▶ TASK INSTRUCTIONS: Rewrite every line of the records below with "blue cross" changed to "orange cross" wherever it occurs, keep everything else the same, and omit the picture lines.

Start of DATA PROVIDED

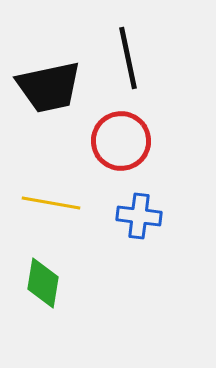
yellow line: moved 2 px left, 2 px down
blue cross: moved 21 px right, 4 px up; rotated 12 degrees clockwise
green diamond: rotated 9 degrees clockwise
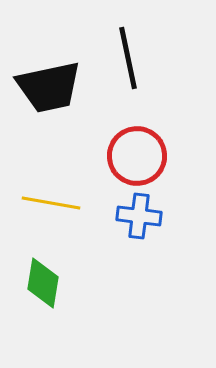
red circle: moved 16 px right, 15 px down
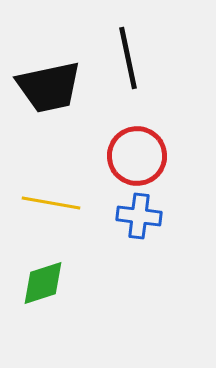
green diamond: rotated 63 degrees clockwise
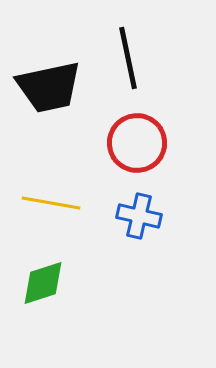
red circle: moved 13 px up
blue cross: rotated 6 degrees clockwise
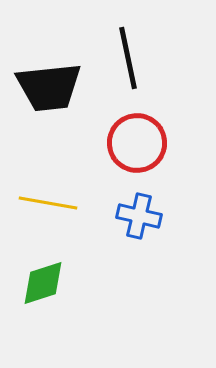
black trapezoid: rotated 6 degrees clockwise
yellow line: moved 3 px left
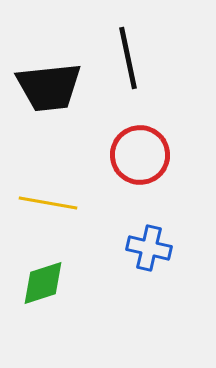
red circle: moved 3 px right, 12 px down
blue cross: moved 10 px right, 32 px down
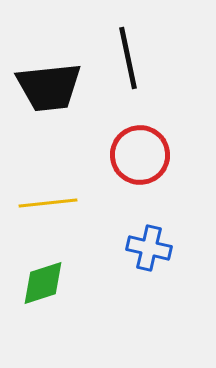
yellow line: rotated 16 degrees counterclockwise
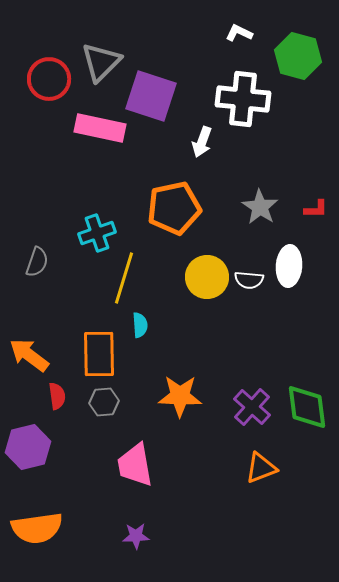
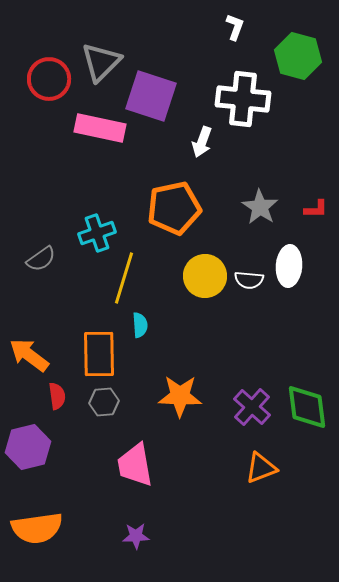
white L-shape: moved 4 px left, 6 px up; rotated 84 degrees clockwise
gray semicircle: moved 4 px right, 3 px up; rotated 36 degrees clockwise
yellow circle: moved 2 px left, 1 px up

End of DATA PROVIDED

▶ RESULT FOR THIS TASK:
yellow line: moved 2 px left, 2 px down
orange cross: moved 21 px right, 4 px up; rotated 12 degrees clockwise
green diamond: rotated 9 degrees clockwise
red circle: moved 16 px right, 15 px down
green diamond: rotated 63 degrees clockwise
red circle: moved 13 px up
orange cross: rotated 6 degrees clockwise
black trapezoid: rotated 6 degrees clockwise
yellow line: moved 3 px left
red circle: moved 3 px right, 12 px down
orange cross: moved 10 px right, 32 px down
yellow line: rotated 16 degrees counterclockwise
white L-shape: moved 4 px left, 6 px up; rotated 84 degrees clockwise
gray semicircle: moved 4 px right, 3 px up; rotated 36 degrees clockwise
yellow circle: moved 2 px left, 1 px up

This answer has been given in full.